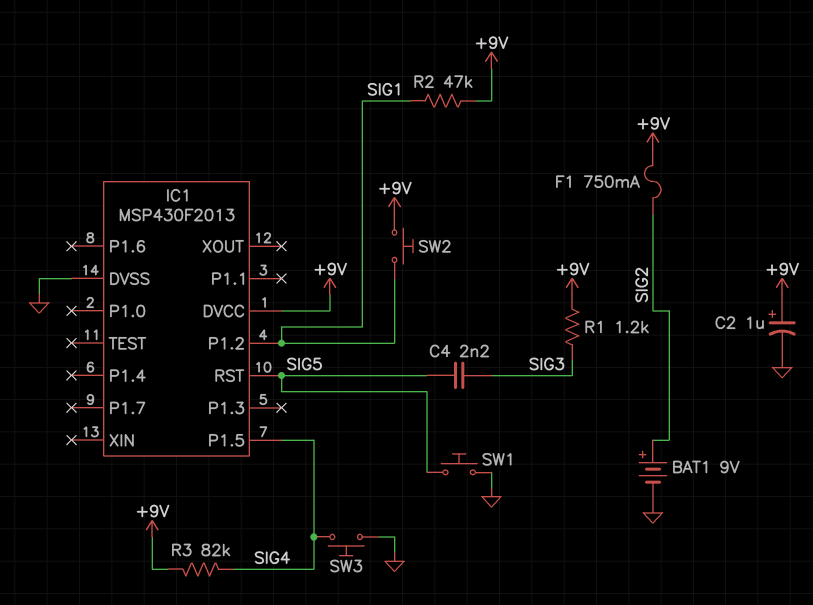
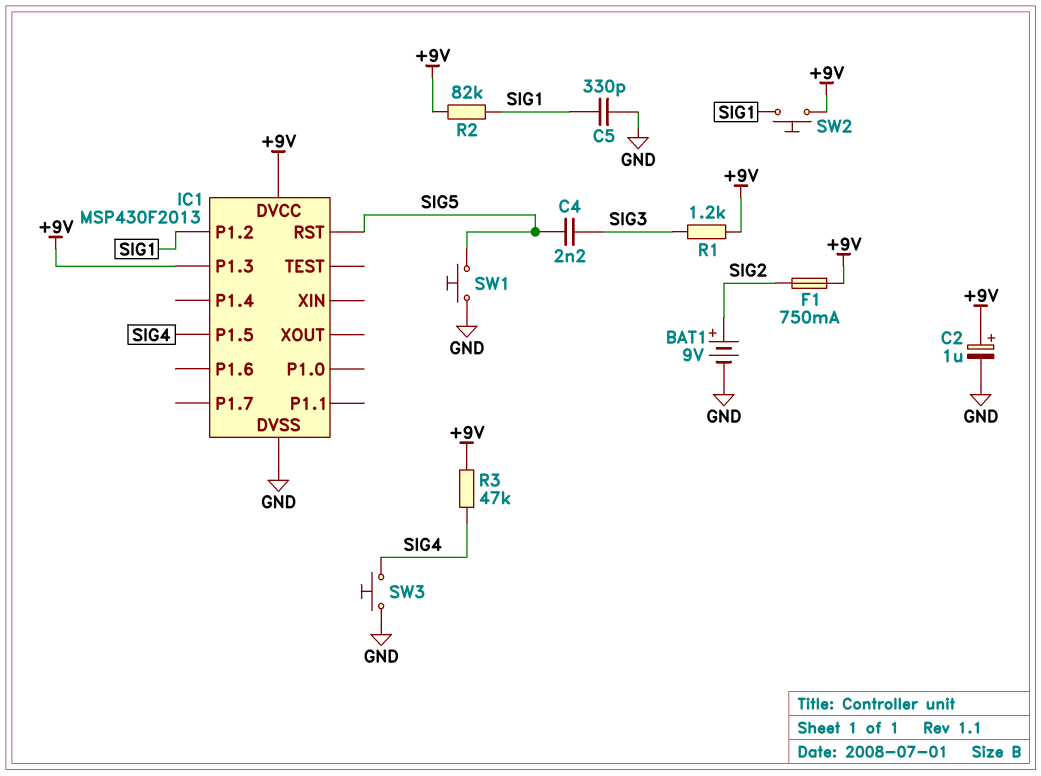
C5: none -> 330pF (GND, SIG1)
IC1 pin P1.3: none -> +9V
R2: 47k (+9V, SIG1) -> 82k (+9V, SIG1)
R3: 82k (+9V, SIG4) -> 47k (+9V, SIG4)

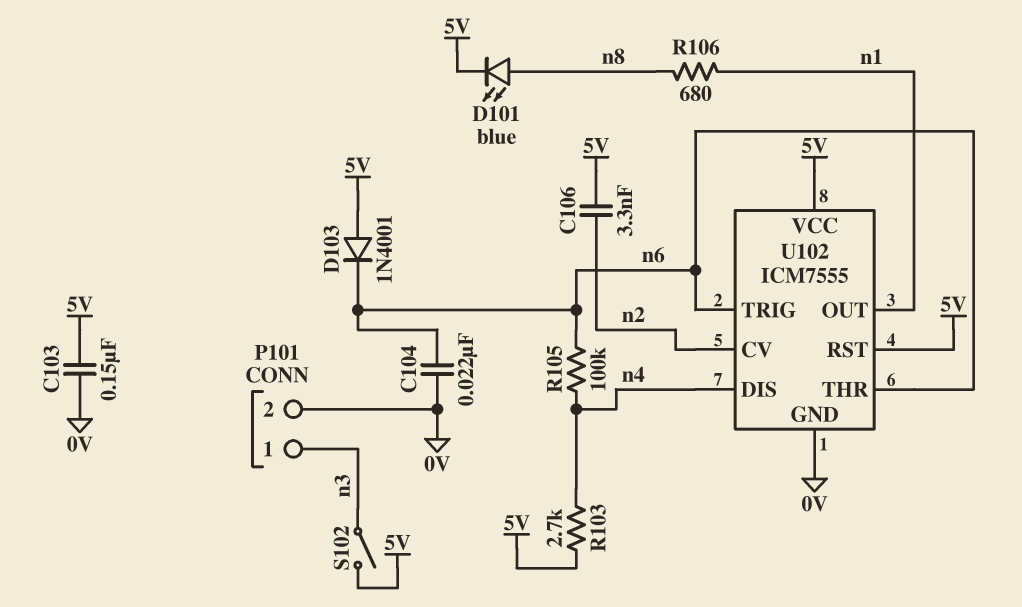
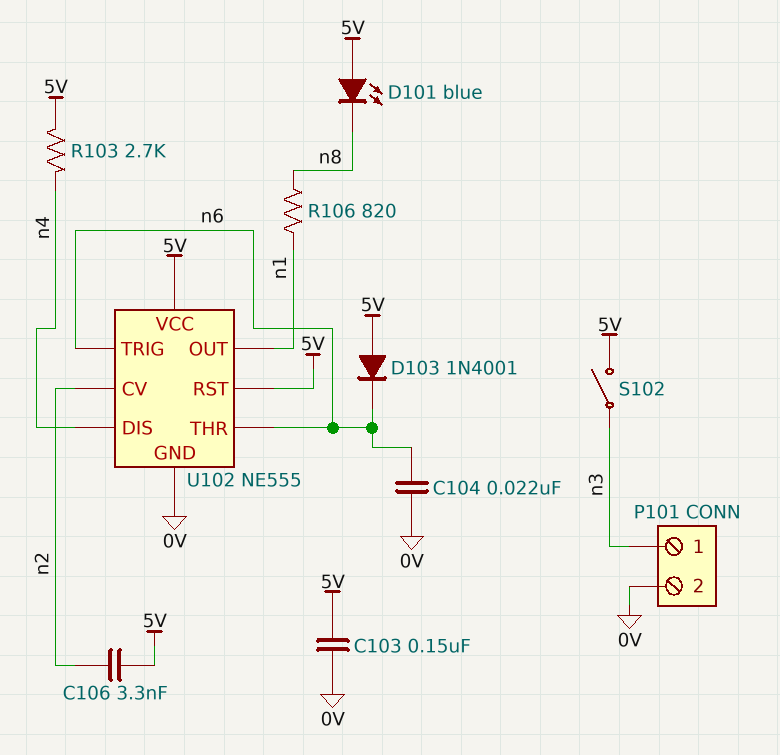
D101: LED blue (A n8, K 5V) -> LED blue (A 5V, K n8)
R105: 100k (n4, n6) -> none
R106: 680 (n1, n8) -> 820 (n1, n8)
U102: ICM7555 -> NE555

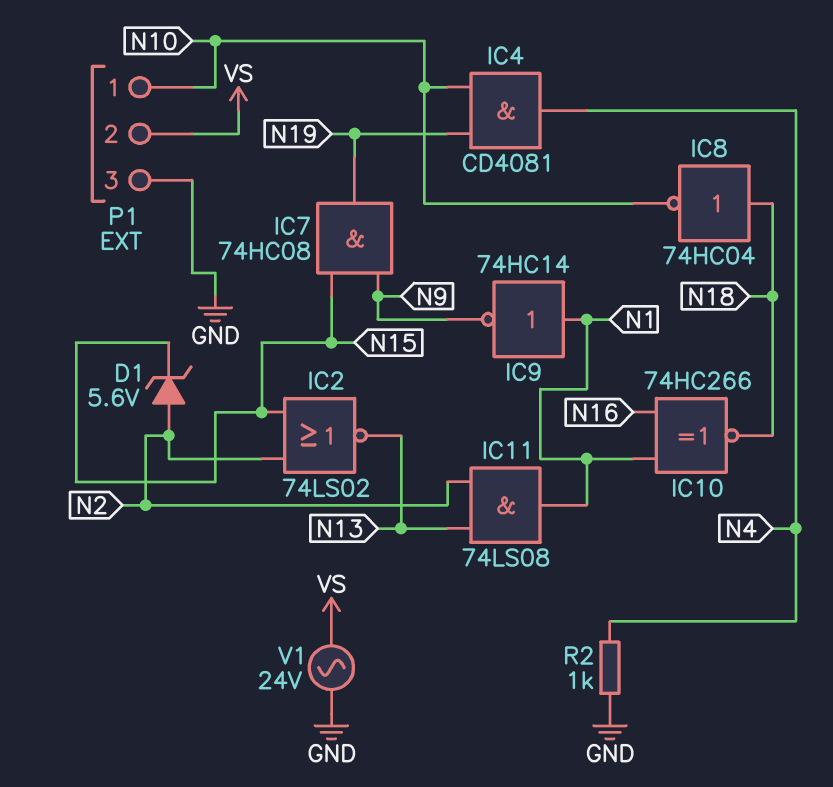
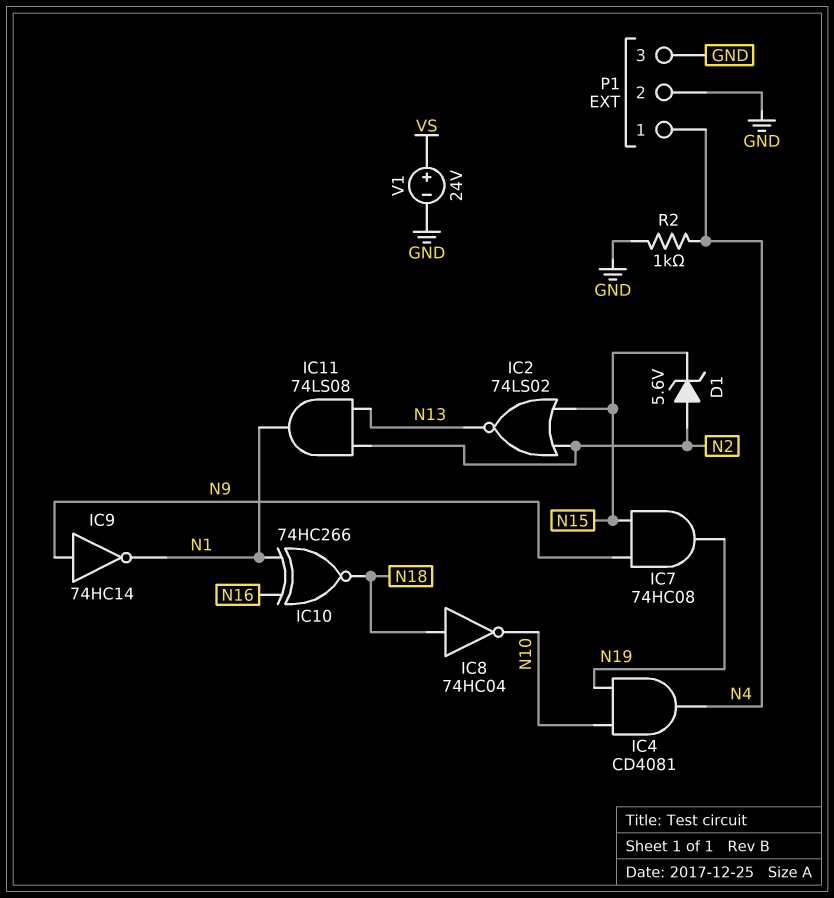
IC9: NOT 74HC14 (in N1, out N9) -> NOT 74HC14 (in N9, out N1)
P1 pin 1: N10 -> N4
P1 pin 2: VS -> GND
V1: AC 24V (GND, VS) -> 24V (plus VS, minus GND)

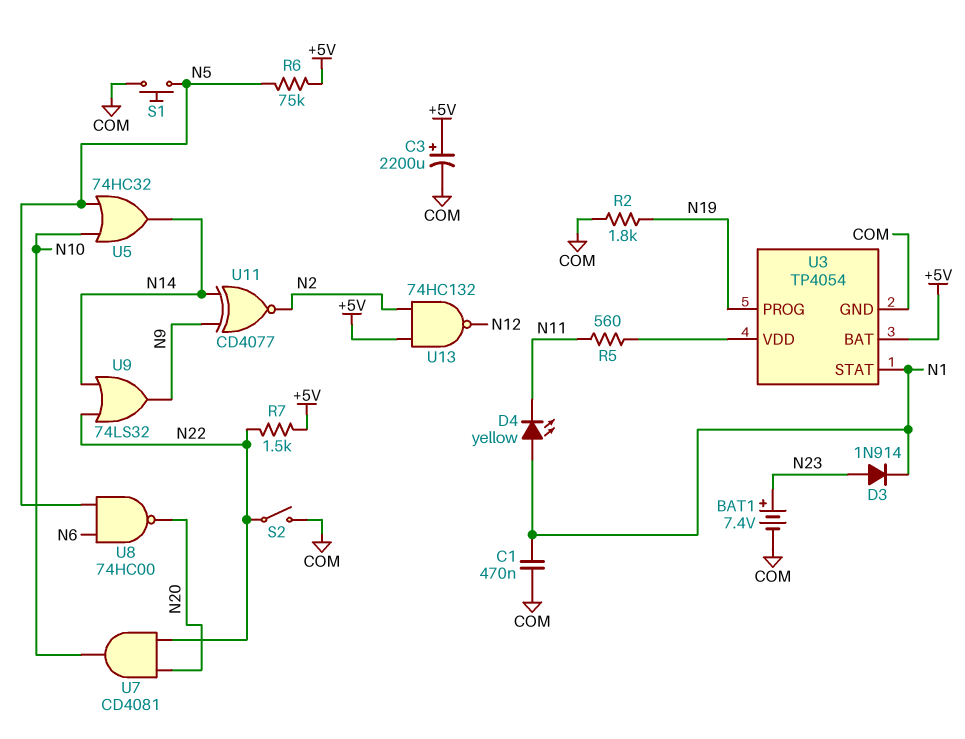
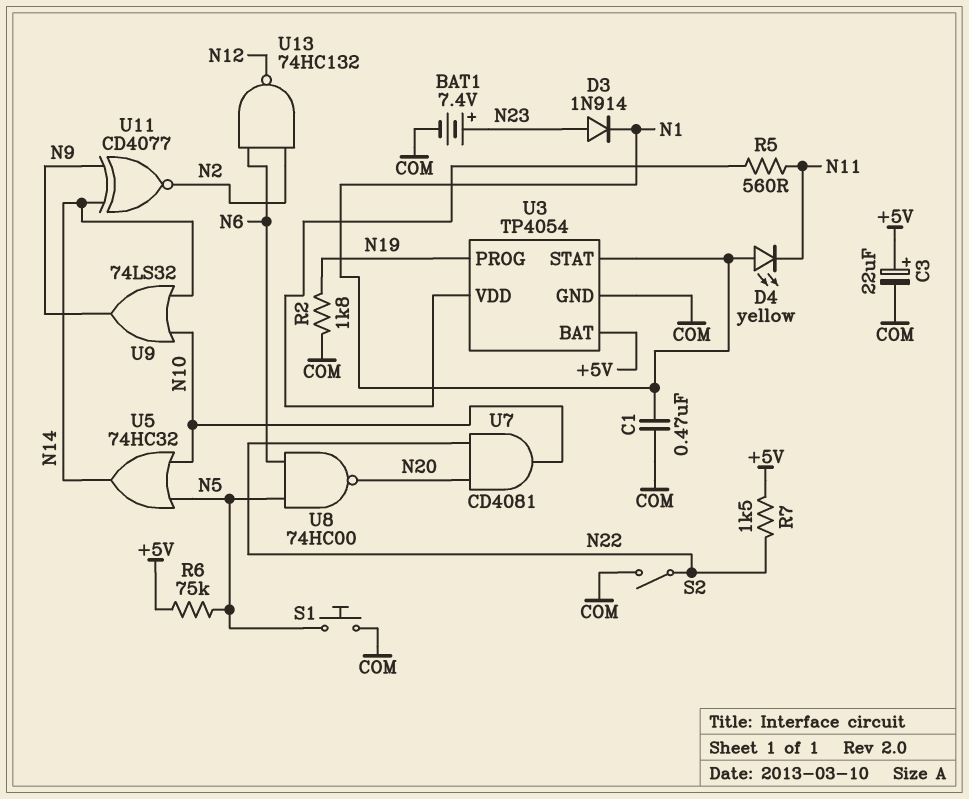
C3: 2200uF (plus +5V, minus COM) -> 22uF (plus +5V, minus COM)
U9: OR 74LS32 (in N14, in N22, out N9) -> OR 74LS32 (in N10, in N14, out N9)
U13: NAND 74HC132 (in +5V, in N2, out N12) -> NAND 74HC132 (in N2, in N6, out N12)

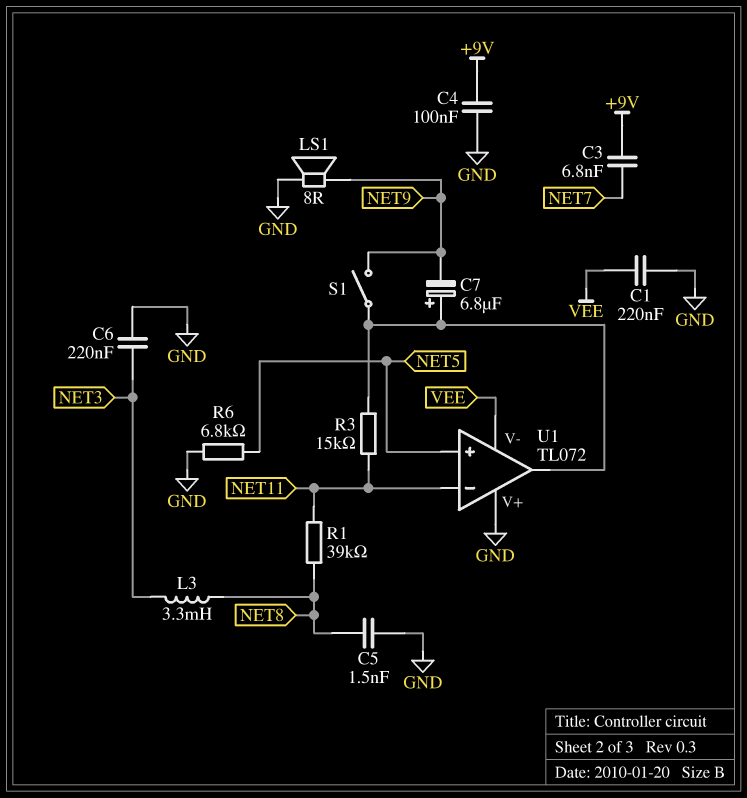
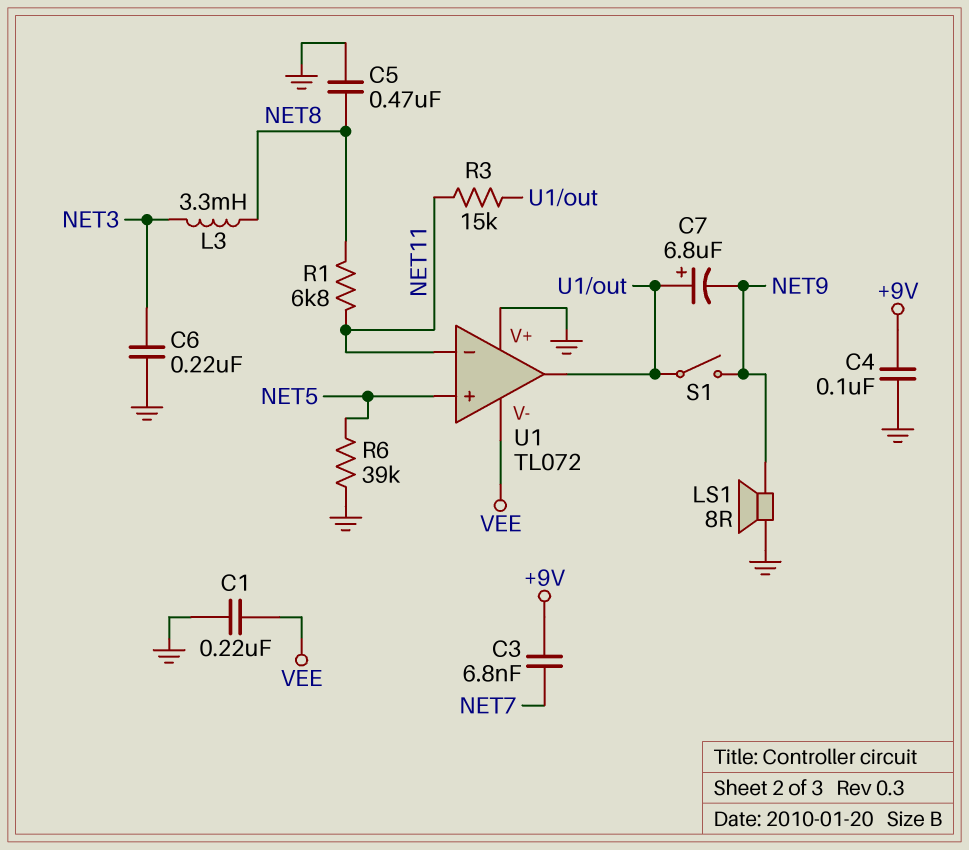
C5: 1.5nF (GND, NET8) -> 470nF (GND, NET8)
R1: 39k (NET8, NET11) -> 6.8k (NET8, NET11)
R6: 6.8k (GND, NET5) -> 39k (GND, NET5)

--*--

__The problem__:
Your reply should hold only the lines running from the one with "IC9: NOT 74HC14" to the end of the data above, set down exactly, pictures omitted.

__Result__:
IC9: NOT 74HC14 (in N1, out N9) -> NOT 74HC14 (in N9, out N1)
P1 pin 1: N10 -> N4
P1 pin 2: VS -> GND
V1: AC 24V (GND, VS) -> 24V (plus VS, minus GND)

C3: 2200uF (plus +5V, minus COM) -> 22uF (plus +5V, minus COM)
U9: OR 74LS32 (in N14, in N22, out N9) -> OR 74LS32 (in N10, in N14, out N9)
U13: NAND 74HC132 (in +5V, in N2, out N12) -> NAND 74HC132 (in N2, in N6, out N12)

C5: 1.5nF (GND, NET8) -> 470nF (GND, NET8)
R1: 39k (NET8, NET11) -> 6.8k (NET8, NET11)
R6: 6.8k (GND, NET5) -> 39k (GND, NET5)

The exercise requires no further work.